### Description of the task
What is needed is a word-for-word copy of the records below.

### Recorded information
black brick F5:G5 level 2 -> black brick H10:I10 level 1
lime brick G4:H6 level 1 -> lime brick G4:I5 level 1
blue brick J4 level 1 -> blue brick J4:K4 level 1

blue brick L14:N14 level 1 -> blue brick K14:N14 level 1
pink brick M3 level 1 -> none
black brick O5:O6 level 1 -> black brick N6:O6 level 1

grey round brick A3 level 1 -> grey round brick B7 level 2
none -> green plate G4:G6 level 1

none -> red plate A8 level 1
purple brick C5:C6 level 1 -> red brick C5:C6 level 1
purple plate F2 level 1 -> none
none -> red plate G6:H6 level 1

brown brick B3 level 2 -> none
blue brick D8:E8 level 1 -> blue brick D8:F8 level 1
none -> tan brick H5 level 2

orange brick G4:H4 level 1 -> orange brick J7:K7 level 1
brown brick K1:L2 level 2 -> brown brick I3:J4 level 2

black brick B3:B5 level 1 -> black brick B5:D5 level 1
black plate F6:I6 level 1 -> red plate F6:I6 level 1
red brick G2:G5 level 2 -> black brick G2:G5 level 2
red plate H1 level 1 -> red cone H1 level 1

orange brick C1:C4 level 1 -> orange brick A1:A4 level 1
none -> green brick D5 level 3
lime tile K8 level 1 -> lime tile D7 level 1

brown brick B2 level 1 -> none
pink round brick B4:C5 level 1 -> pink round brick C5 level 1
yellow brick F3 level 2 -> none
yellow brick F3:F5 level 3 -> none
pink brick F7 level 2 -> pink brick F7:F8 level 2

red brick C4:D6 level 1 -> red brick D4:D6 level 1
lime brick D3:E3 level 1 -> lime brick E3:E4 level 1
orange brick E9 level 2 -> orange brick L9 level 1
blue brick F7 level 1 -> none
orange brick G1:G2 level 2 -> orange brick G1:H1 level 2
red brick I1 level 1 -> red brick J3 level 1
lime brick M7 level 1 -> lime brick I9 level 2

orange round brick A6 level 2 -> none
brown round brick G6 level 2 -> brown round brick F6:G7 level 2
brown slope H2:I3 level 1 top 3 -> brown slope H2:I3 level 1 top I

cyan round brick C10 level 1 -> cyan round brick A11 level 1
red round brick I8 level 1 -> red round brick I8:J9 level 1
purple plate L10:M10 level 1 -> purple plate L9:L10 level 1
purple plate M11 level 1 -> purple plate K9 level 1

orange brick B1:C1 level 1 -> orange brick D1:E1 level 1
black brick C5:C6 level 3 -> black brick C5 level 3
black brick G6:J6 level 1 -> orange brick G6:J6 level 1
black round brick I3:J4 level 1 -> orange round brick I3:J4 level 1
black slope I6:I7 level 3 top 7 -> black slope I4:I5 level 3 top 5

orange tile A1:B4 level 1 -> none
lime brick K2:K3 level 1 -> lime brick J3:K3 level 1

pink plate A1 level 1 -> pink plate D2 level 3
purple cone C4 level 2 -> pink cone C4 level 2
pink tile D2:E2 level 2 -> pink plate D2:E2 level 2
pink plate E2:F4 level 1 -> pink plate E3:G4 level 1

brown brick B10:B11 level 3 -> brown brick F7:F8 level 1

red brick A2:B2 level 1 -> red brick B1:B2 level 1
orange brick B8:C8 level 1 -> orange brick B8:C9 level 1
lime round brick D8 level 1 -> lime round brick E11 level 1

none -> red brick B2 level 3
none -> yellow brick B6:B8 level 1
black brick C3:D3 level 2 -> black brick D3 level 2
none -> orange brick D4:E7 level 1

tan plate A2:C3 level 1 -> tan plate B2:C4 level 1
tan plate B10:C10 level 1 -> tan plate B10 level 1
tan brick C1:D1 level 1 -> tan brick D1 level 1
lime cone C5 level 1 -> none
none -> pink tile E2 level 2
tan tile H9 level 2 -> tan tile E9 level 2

### Task result
black brick F5:G5 level 2 -> black brick H10:I10 level 1
lime brick G4:H6 level 1 -> lime brick G4:I5 level 1
blue brick J4 level 1 -> blue brick J4:K4 level 1

blue brick L14:N14 level 1 -> blue brick K14:N14 level 1
pink brick M3 level 1 -> none
black brick O5:O6 level 1 -> black brick N6:O6 level 1

grey round brick A3 level 1 -> grey round brick B7 level 2
none -> green plate G4:G6 level 1

none -> red plate A8 level 1
purple brick C5:C6 level 1 -> red brick C5:C6 level 1
purple plate F2 level 1 -> none
none -> red plate G6:H6 level 1

brown brick B3 level 2 -> none
blue brick D8:E8 level 1 -> blue brick D8:F8 level 1
none -> tan brick H5 level 2

orange brick G4:H4 level 1 -> orange brick J7:K7 level 1
brown brick K1:L2 level 2 -> brown brick I3:J4 level 2

black brick B3:B5 level 1 -> black brick B5:D5 level 1
black plate F6:I6 level 1 -> red plate F6:I6 level 1
red brick G2:G5 level 2 -> black brick G2:G5 level 2
red plate H1 level 1 -> red cone H1 level 1

orange brick C1:C4 level 1 -> orange brick A1:A4 level 1
none -> green brick D5 level 3
lime tile K8 level 1 -> lime tile D7 level 1

brown brick B2 level 1 -> none
pink round brick B4:C5 level 1 -> pink round brick C5 level 1
yellow brick F3 level 2 -> none
yellow brick F3:F5 level 3 -> none
pink brick F7 level 2 -> pink brick F7:F8 level 2

red brick C4:D6 level 1 -> red brick D4:D6 level 1
lime brick D3:E3 level 1 -> lime brick E3:E4 level 1
orange brick E9 level 2 -> orange brick L9 level 1
blue brick F7 level 1 -> none
orange brick G1:G2 level 2 -> orange brick G1:H1 level 2
red brick I1 level 1 -> red brick J3 level 1
lime brick M7 level 1 -> lime brick I9 level 2

orange round brick A6 level 2 -> none
brown round brick G6 level 2 -> brown round brick F6:G7 level 2
brown slope H2:I3 level 1 top 3 -> brown slope H2:I3 level 1 top I

cyan round brick C10 level 1 -> cyan round brick A11 level 1
red round brick I8 level 1 -> red round brick I8:J9 level 1
purple plate L10:M10 level 1 -> purple plate L9:L10 level 1
purple plate M11 level 1 -> purple plate K9 level 1

orange brick B1:C1 level 1 -> orange brick D1:E1 level 1
black brick C5:C6 level 3 -> black brick C5 level 3
black brick G6:J6 level 1 -> orange brick G6:J6 level 1
black round brick I3:J4 level 1 -> orange round brick I3:J4 level 1
black slope I6:I7 level 3 top 7 -> black slope I4:I5 level 3 top 5

orange tile A1:B4 level 1 -> none
lime brick K2:K3 level 1 -> lime brick J3:K3 level 1

pink plate A1 level 1 -> pink plate D2 level 3
purple cone C4 level 2 -> pink cone C4 level 2
pink tile D2:E2 level 2 -> pink plate D2:E2 level 2
pink plate E2:F4 level 1 -> pink plate E3:G4 level 1

brown brick B10:B11 level 3 -> brown brick F7:F8 level 1

red brick A2:B2 level 1 -> red brick B1:B2 level 1
orange brick B8:C8 level 1 -> orange brick B8:C9 level 1
lime round brick D8 level 1 -> lime round brick E11 level 1

none -> red brick B2 level 3
none -> yellow brick B6:B8 level 1
black brick C3:D3 level 2 -> black brick D3 level 2
none -> orange brick D4:E7 level 1

tan plate A2:C3 level 1 -> tan plate B2:C4 level 1
tan plate B10:C10 level 1 -> tan plate B10 level 1
tan brick C1:D1 level 1 -> tan brick D1 level 1
lime cone C5 level 1 -> none
none -> pink tile E2 level 2
tan tile H9 level 2 -> tan tile E9 level 2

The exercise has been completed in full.